### What is required
From the line with "(259, 271) = (258, 147): none -> purple jar" to the final line, print the records exactly as they are.

### Provided data
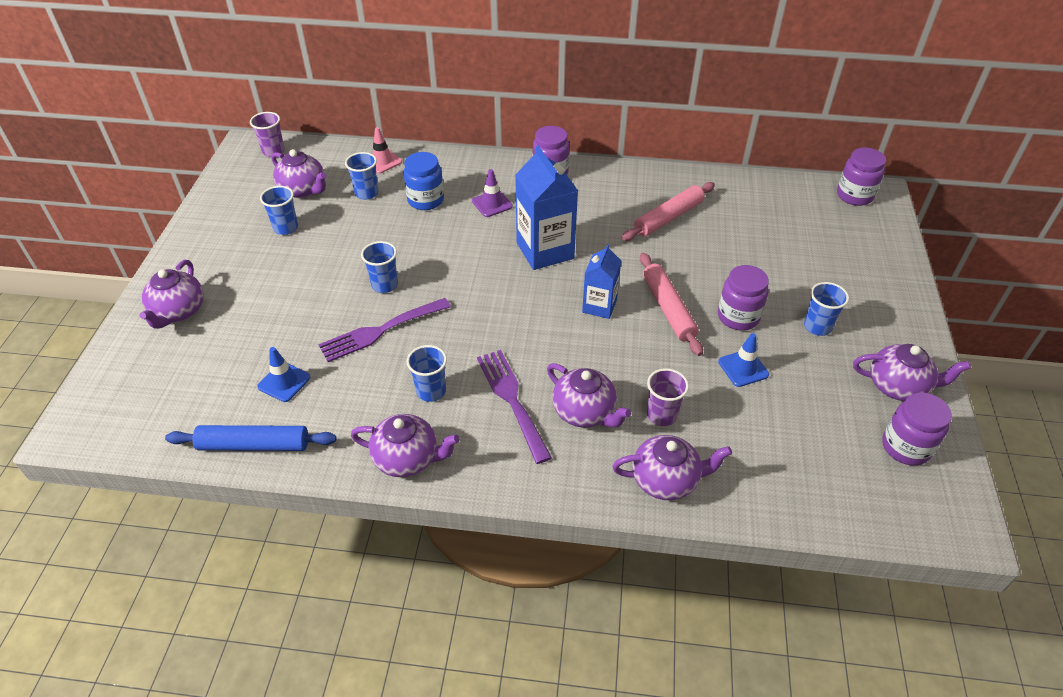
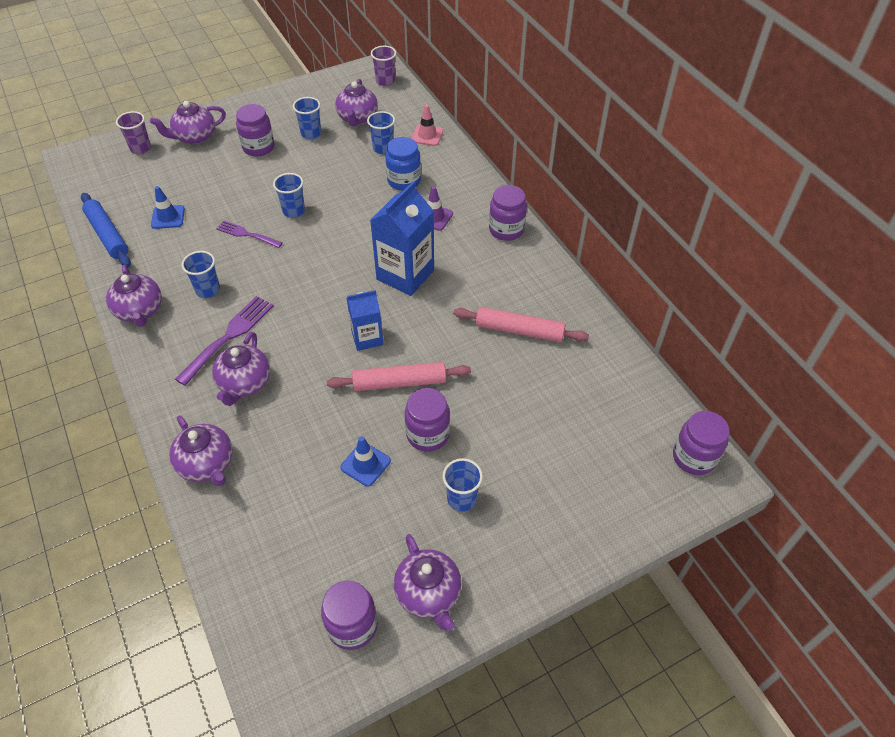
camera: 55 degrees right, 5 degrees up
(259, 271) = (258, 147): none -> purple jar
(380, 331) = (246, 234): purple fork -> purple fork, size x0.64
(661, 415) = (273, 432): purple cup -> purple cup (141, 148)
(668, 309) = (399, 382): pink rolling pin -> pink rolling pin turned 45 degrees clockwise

### Answer to this exercise
(259, 271) = (258, 147): none -> purple jar
(380, 331) = (246, 234): purple fork -> purple fork, size x0.64
(661, 415) = (273, 432): purple cup -> purple cup (141, 148)
(668, 309) = (399, 382): pink rolling pin -> pink rolling pin turned 45 degrees clockwise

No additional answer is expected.